Look through the entries below and return all lines including the word "first".

++++++++

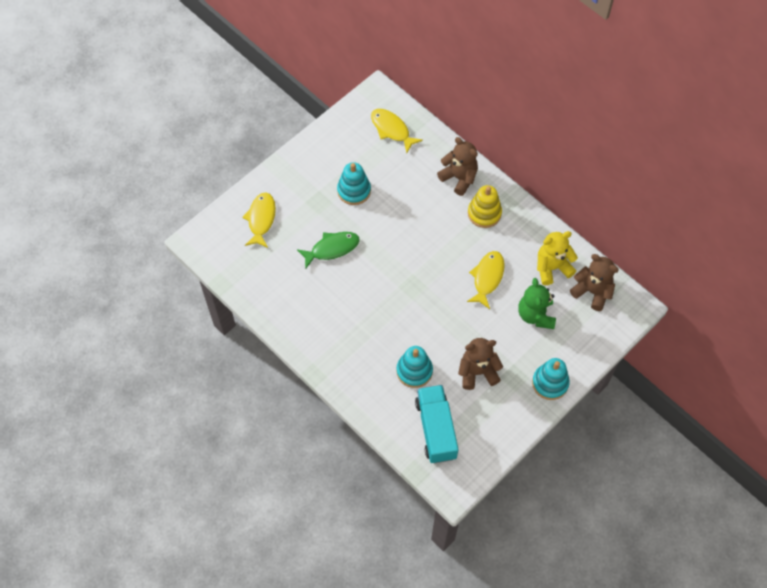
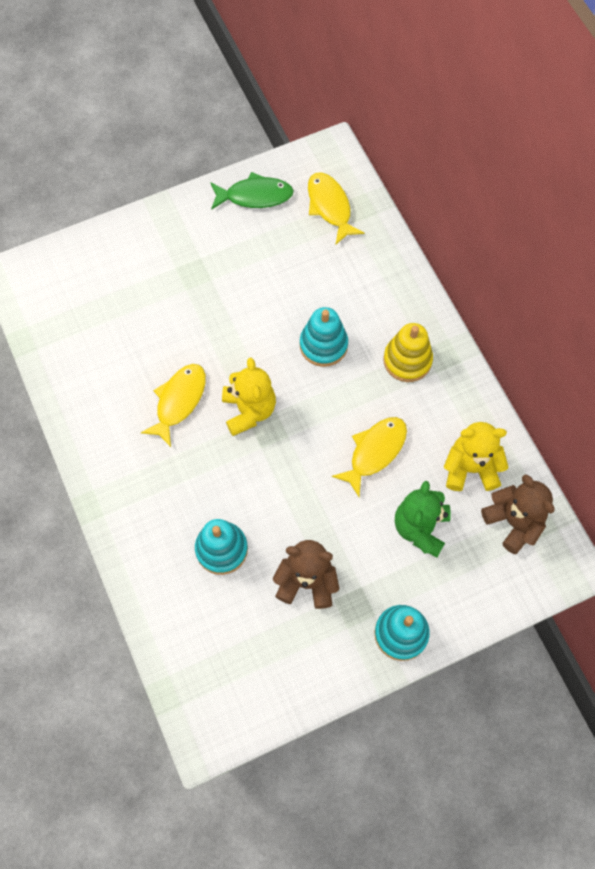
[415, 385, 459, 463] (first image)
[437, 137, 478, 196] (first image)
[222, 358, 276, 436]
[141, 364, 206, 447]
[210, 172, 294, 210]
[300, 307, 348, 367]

++++++++

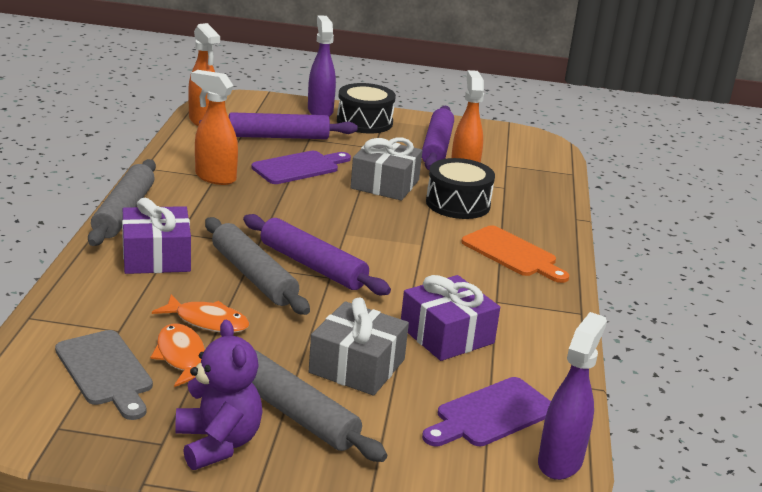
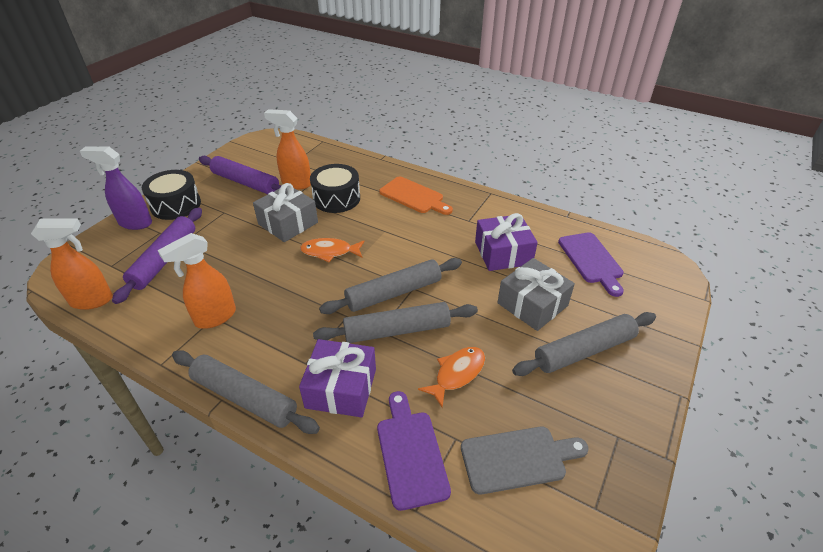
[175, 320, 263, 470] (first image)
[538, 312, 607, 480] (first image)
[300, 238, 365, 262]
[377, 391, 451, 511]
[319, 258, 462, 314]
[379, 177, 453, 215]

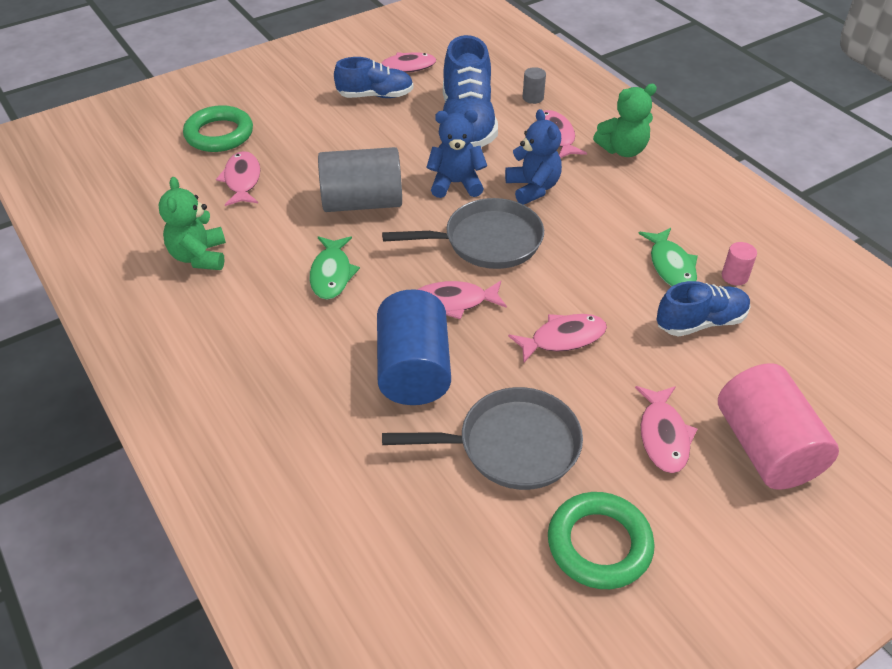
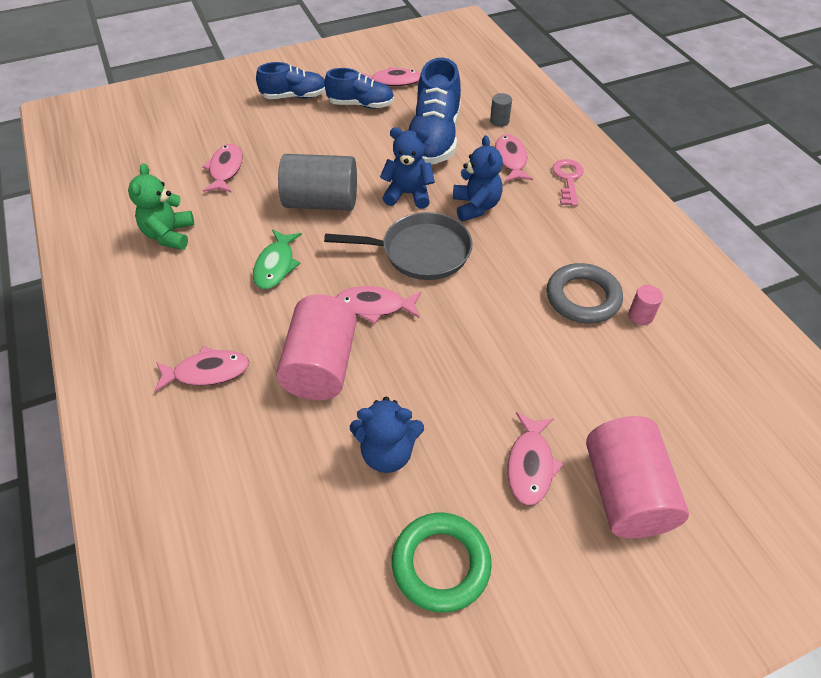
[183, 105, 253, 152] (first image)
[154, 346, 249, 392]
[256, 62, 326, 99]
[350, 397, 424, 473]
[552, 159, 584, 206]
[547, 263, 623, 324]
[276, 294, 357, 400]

++++++++

**RESULT**.
[415, 385, 459, 463] (first image)
[437, 137, 478, 196] (first image)
[175, 320, 263, 470] (first image)
[538, 312, 607, 480] (first image)
[183, 105, 253, 152] (first image)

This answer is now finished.